*RECORDED DATA*:
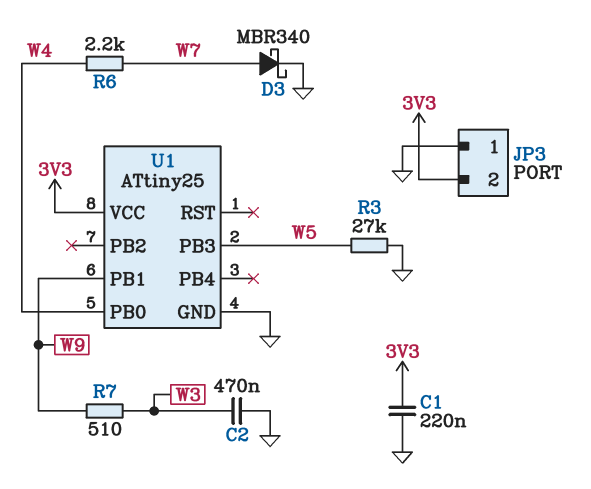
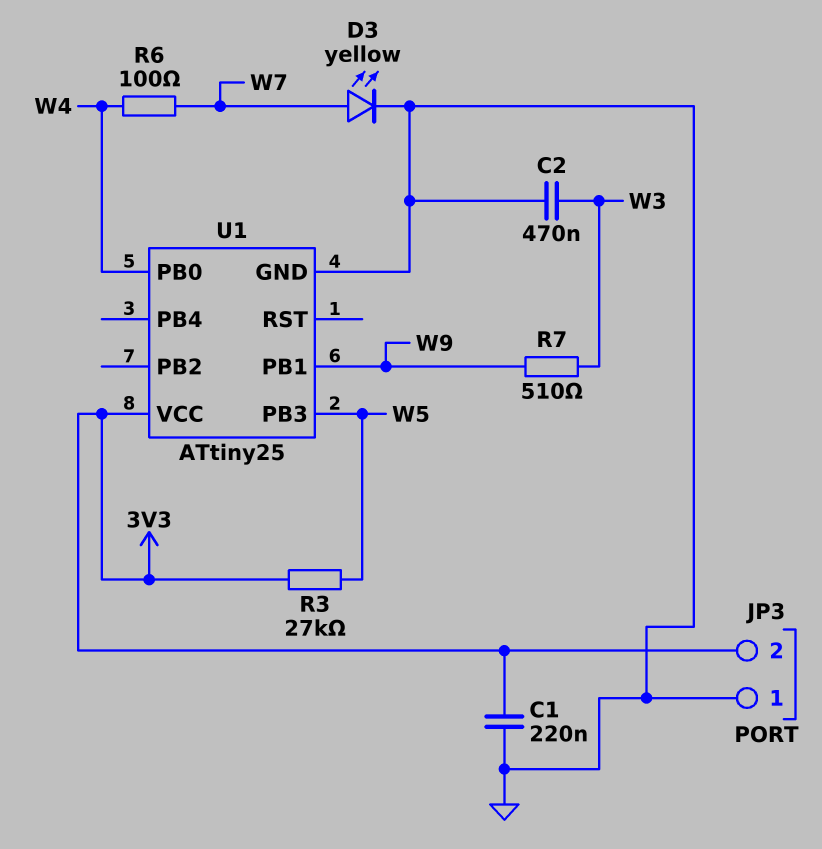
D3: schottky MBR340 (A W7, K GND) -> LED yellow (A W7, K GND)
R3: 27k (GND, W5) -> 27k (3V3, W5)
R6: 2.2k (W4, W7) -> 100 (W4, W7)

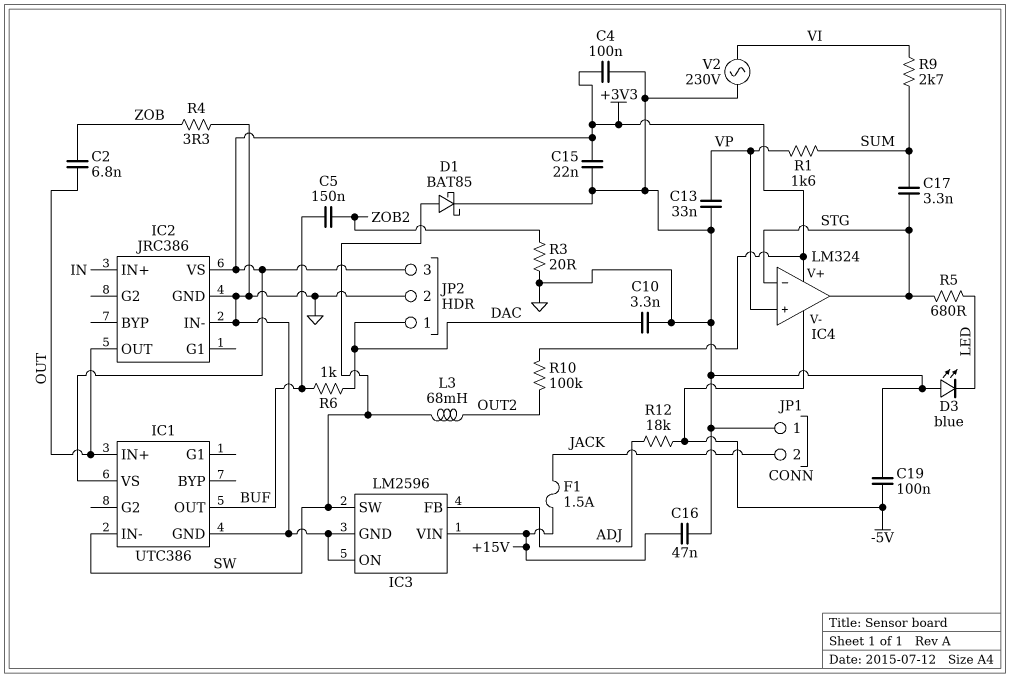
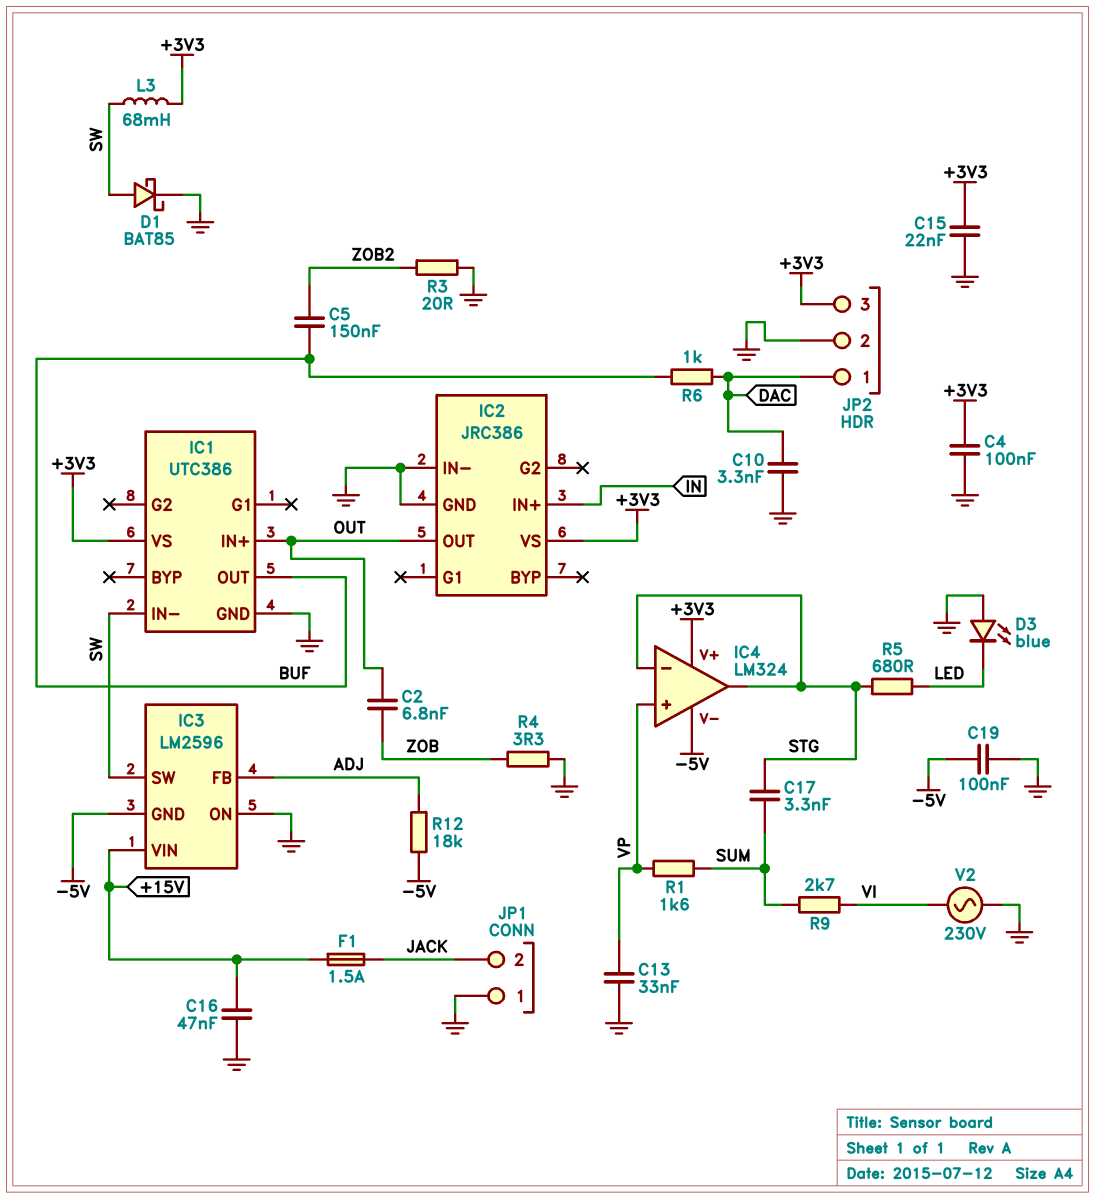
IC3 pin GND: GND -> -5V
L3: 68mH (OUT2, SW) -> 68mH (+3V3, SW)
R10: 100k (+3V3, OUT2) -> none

*EXERCISE*: The records above need to be restated word for word, with the pictures left out.

*WRITTEN REPLY*:
D3: schottky MBR340 (A W7, K GND) -> LED yellow (A W7, K GND)
R3: 27k (GND, W5) -> 27k (3V3, W5)
R6: 2.2k (W4, W7) -> 100 (W4, W7)

IC3 pin GND: GND -> -5V
L3: 68mH (OUT2, SW) -> 68mH (+3V3, SW)
R10: 100k (+3V3, OUT2) -> none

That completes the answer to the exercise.